[Object change descriptions]
== Segment start ==

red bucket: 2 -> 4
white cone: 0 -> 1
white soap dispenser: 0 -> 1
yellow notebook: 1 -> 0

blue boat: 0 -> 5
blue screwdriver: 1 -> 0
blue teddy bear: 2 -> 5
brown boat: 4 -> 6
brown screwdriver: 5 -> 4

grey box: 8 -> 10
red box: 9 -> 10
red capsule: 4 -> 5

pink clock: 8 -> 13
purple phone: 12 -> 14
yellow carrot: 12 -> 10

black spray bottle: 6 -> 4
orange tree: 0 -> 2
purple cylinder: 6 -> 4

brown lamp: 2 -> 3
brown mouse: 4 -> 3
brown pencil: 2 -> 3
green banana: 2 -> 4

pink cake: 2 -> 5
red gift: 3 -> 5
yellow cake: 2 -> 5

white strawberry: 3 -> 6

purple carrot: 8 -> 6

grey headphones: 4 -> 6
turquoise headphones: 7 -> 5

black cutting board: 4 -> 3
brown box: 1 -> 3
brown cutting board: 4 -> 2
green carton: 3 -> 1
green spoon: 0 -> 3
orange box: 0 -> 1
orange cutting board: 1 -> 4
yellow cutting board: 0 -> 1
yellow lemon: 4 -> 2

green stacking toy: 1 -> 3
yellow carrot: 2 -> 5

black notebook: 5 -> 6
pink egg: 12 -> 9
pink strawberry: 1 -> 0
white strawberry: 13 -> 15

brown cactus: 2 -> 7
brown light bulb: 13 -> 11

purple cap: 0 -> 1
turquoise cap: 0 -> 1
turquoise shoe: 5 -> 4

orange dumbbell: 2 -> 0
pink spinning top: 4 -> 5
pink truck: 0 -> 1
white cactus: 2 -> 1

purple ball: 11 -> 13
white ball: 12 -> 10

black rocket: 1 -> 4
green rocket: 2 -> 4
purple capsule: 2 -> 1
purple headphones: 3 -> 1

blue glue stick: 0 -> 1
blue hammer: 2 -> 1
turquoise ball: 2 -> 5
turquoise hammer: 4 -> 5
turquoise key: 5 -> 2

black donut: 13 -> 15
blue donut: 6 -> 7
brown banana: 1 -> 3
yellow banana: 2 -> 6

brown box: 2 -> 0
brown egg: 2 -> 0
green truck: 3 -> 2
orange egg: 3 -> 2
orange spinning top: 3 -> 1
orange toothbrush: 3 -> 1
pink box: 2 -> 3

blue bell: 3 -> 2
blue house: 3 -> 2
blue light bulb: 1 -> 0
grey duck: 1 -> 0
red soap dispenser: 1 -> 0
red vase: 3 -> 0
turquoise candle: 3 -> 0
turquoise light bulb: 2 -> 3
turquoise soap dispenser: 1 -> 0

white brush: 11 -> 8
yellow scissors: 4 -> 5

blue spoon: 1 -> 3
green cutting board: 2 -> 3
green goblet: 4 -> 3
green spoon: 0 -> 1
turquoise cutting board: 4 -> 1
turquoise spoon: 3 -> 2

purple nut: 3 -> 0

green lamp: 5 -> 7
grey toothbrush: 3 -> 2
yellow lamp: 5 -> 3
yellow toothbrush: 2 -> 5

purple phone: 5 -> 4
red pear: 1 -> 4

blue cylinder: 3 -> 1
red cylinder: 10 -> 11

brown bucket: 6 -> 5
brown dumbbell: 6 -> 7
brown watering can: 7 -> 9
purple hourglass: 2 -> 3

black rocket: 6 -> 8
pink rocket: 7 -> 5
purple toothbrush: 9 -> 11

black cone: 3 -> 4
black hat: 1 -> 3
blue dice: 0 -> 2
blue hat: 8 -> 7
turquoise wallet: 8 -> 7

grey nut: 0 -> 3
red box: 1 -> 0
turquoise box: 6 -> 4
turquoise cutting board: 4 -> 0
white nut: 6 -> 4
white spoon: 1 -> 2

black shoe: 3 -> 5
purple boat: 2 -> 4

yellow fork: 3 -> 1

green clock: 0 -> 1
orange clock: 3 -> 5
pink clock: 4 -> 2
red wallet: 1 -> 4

== Segment end ==

▸ **TASK GOAL**
Copy all lines from the data that hold the word "rocket".

▸ **RESPONSE AREA**
black rocket: 1 -> 4
green rocket: 2 -> 4
black rocket: 6 -> 8
pink rocket: 7 -> 5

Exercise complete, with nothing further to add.